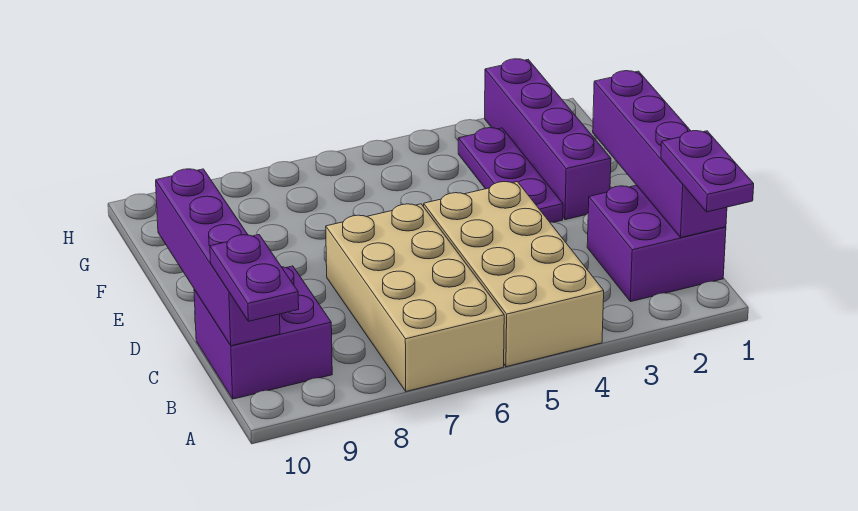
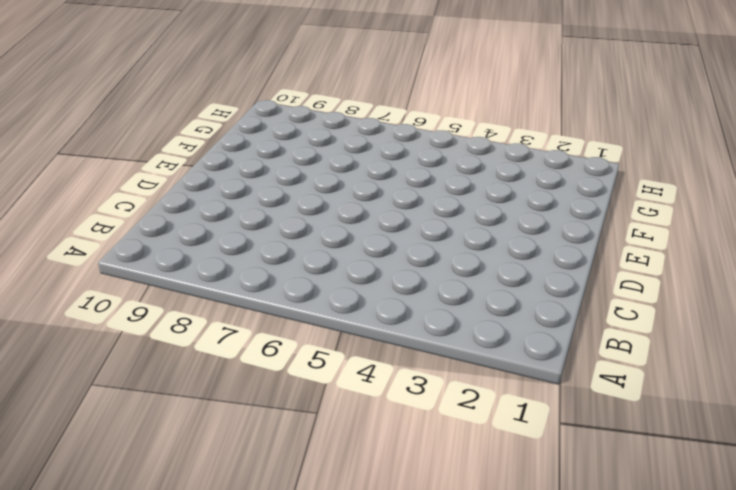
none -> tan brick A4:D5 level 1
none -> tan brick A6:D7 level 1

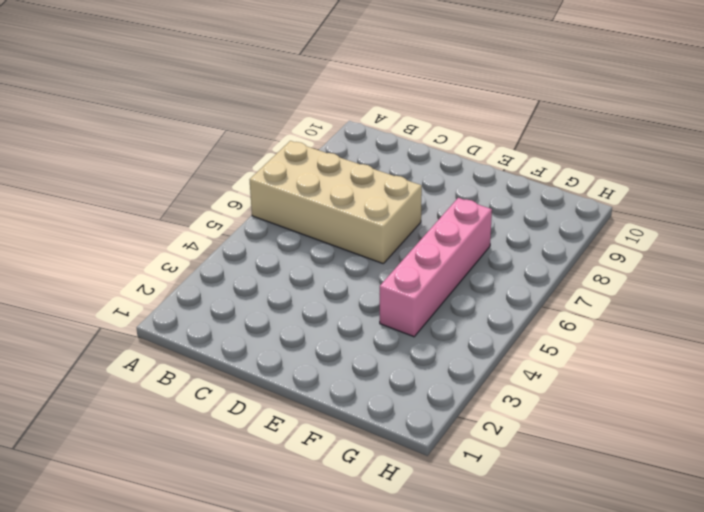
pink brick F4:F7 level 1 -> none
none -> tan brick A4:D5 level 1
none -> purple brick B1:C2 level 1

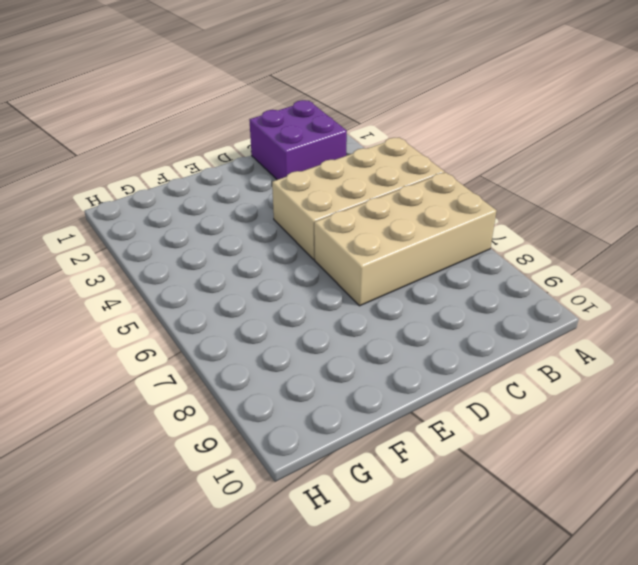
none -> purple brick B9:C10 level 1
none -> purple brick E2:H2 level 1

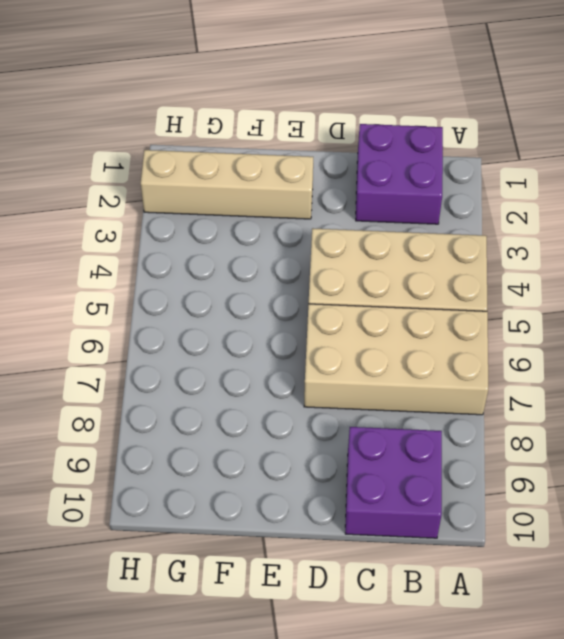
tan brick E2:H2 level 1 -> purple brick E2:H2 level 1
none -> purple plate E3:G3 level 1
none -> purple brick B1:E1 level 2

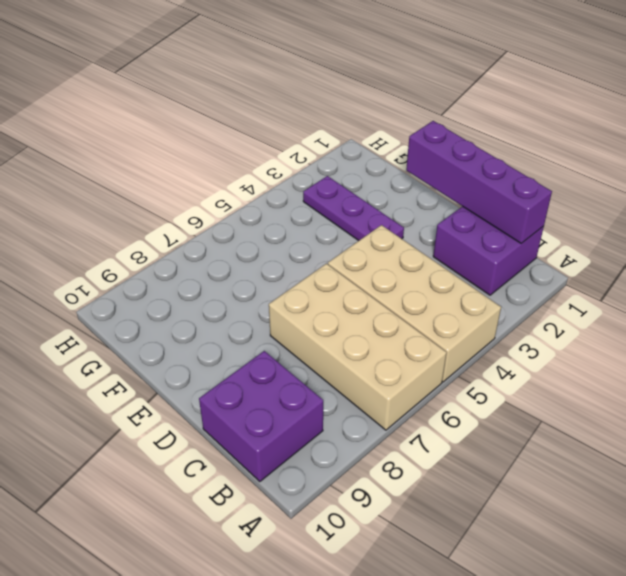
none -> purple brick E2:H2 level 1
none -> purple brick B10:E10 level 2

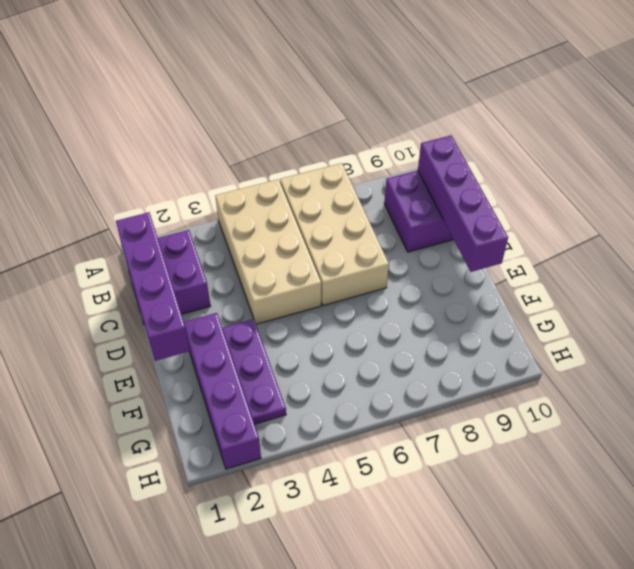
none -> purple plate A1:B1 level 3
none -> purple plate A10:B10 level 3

**What to produce**
In the listing, find every line containing the word "brick" and list it.

**Response to this exercise**
none -> tan brick A4:D5 level 1
none -> tan brick A6:D7 level 1
pink brick F4:F7 level 1 -> none
none -> tan brick A4:D5 level 1
none -> purple brick B1:C2 level 1
none -> purple brick B9:C10 level 1
none -> purple brick E2:H2 level 1
tan brick E2:H2 level 1 -> purple brick E2:H2 level 1
none -> purple brick B1:E1 level 2
none -> purple brick E2:H2 level 1
none -> purple brick B10:E10 level 2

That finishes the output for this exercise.